§ **ASSIGNED TASK**:
For this listing, report how many lines contain the string "plant", using only a number.
_ _ _ _ _ _ _
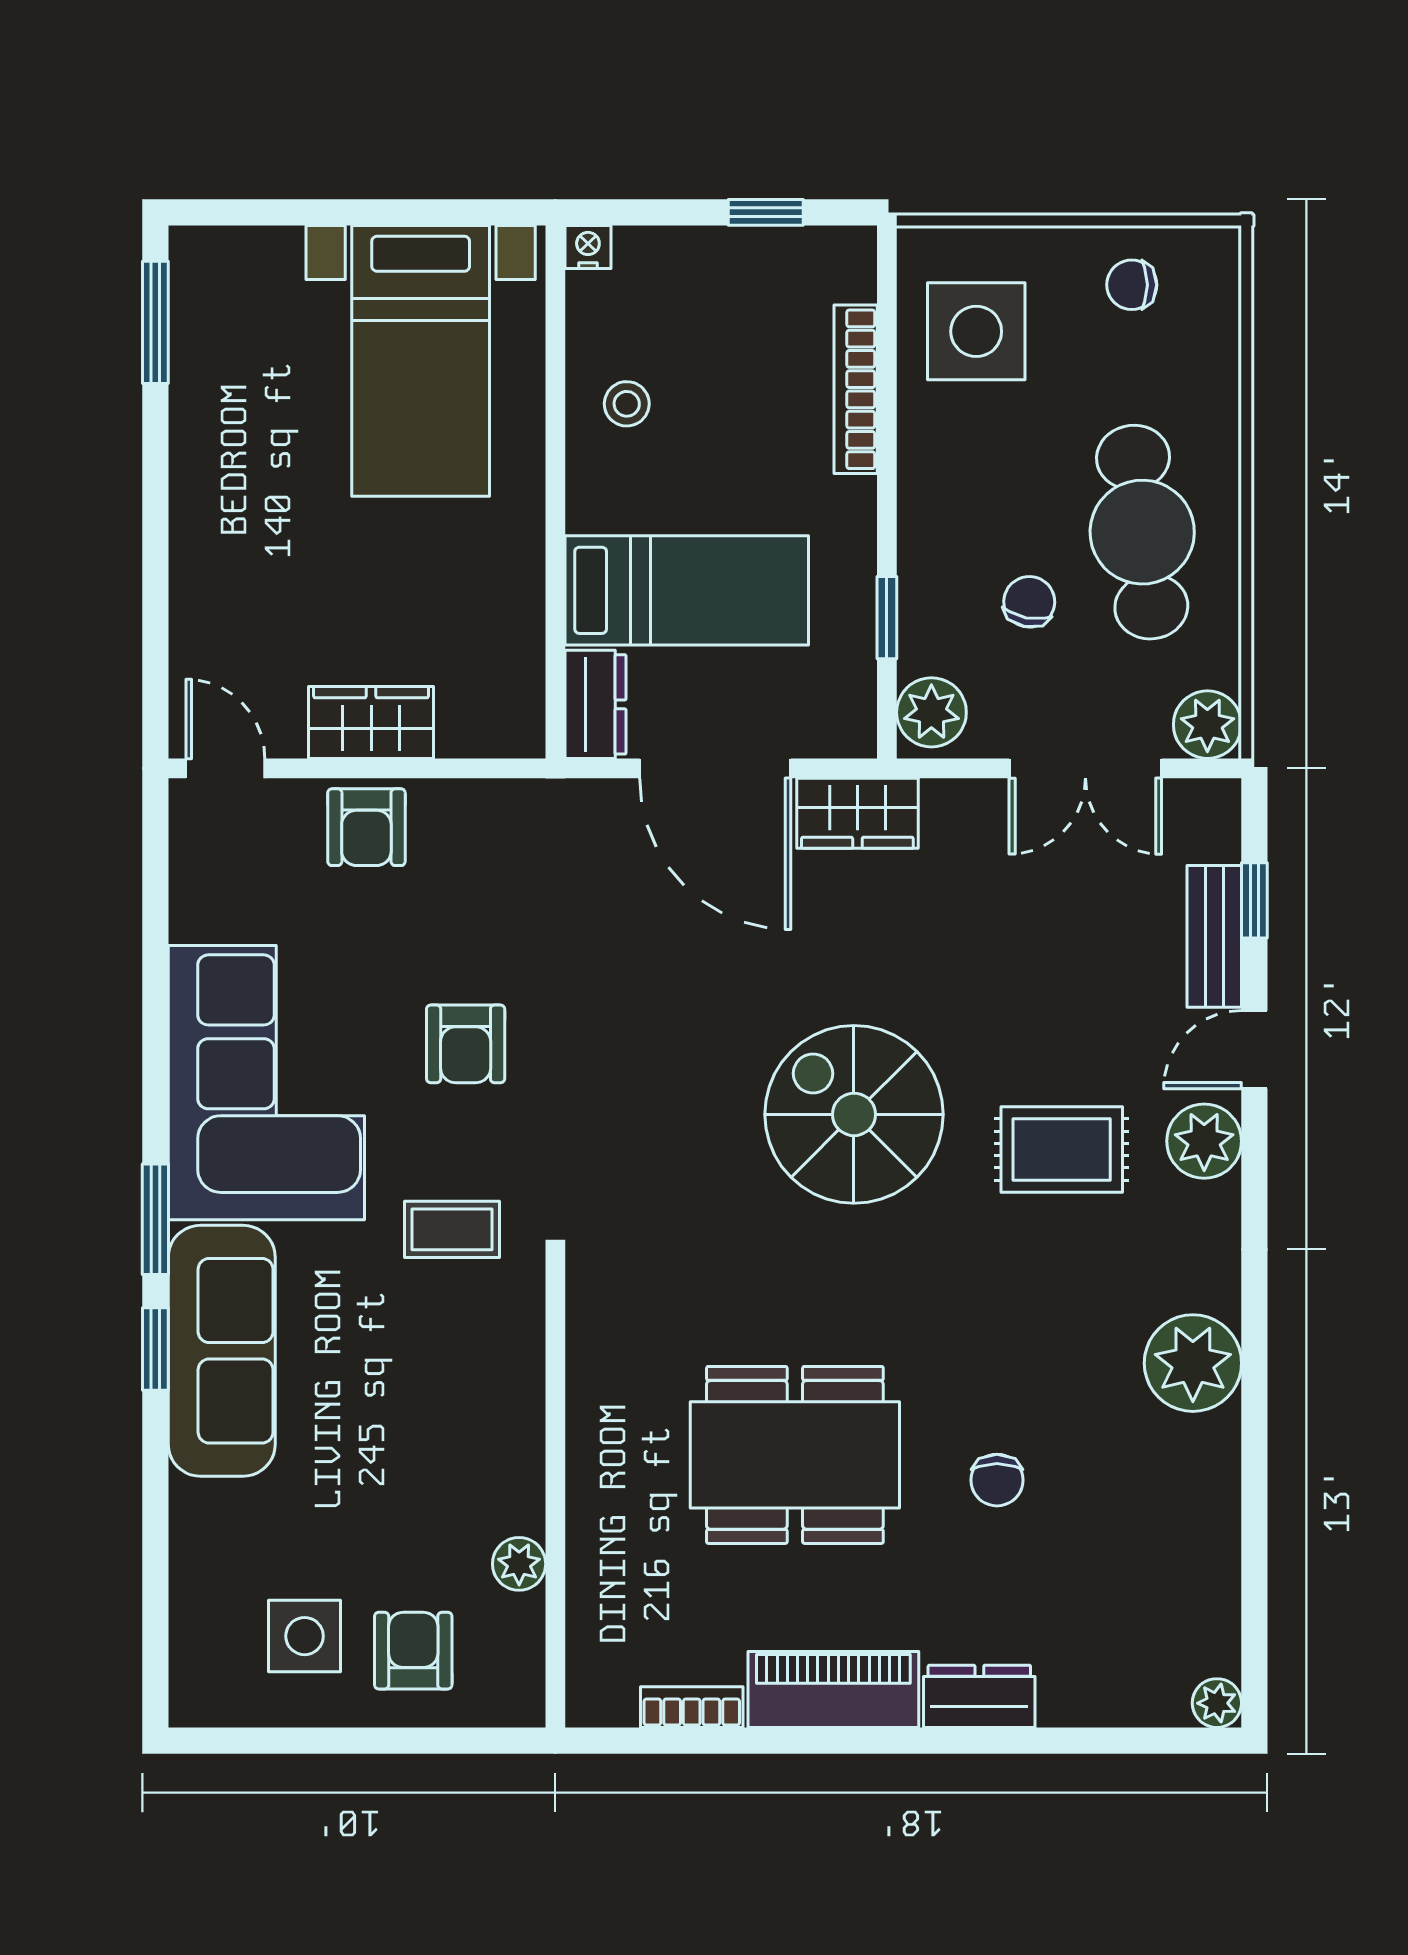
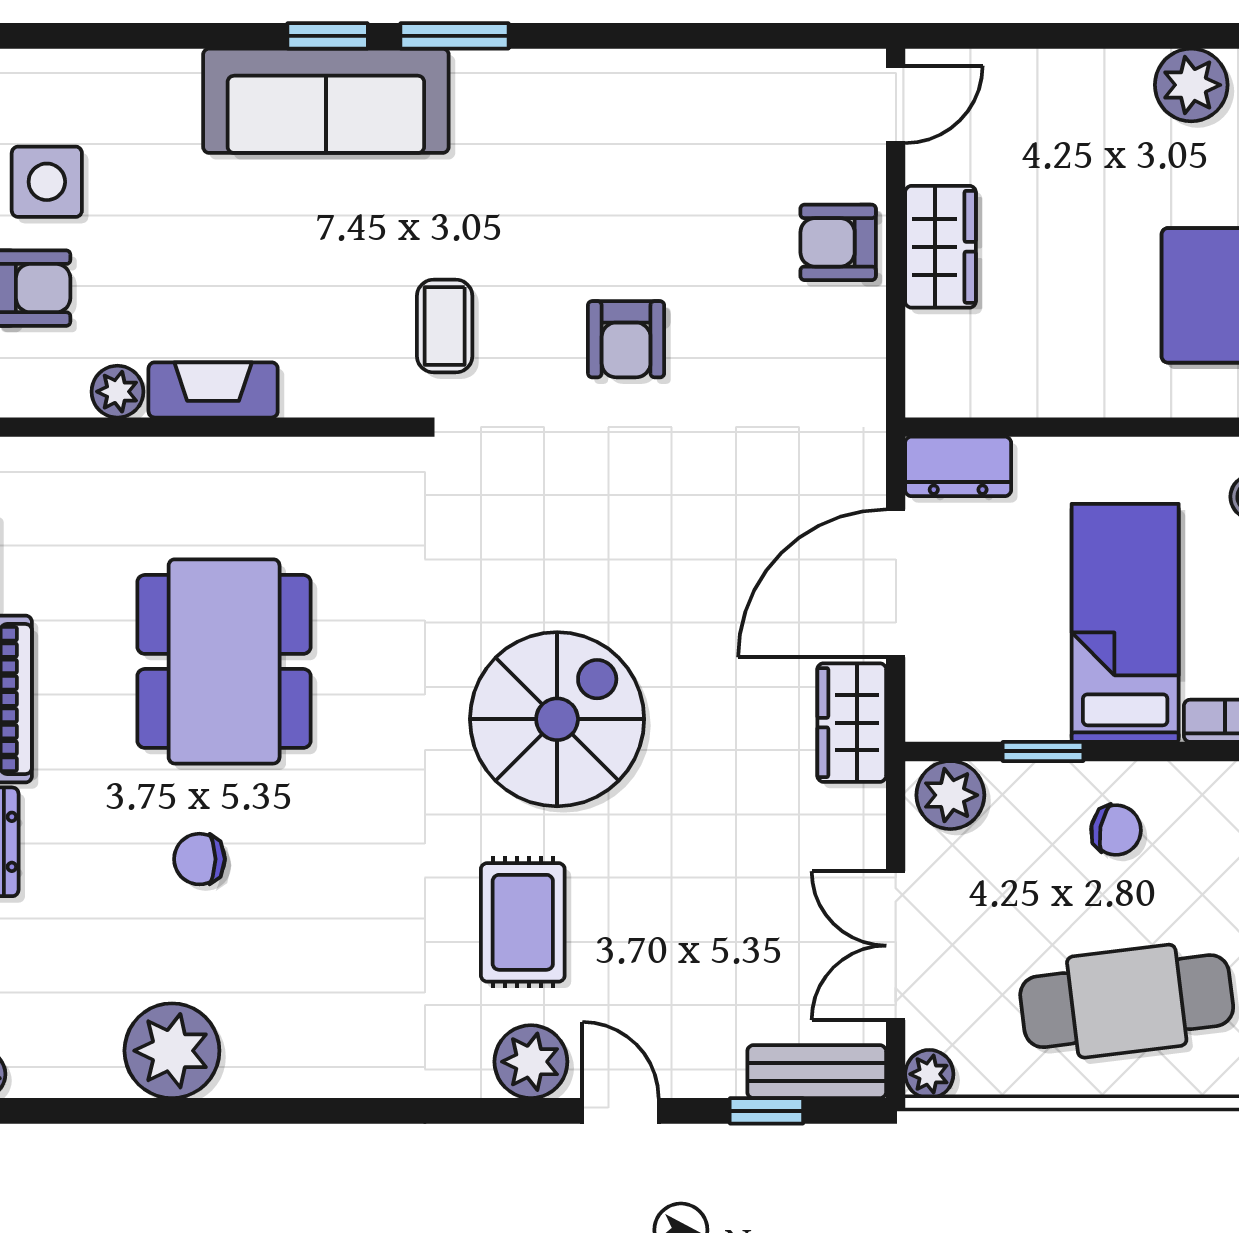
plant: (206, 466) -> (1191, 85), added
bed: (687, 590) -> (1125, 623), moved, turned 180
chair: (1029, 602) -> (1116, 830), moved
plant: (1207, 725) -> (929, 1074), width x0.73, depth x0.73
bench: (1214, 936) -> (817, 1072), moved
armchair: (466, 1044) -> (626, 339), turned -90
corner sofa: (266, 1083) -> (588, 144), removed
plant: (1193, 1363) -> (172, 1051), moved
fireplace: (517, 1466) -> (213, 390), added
_ _ _ _ _ _ _
§ **TASK OUTPUT**:
3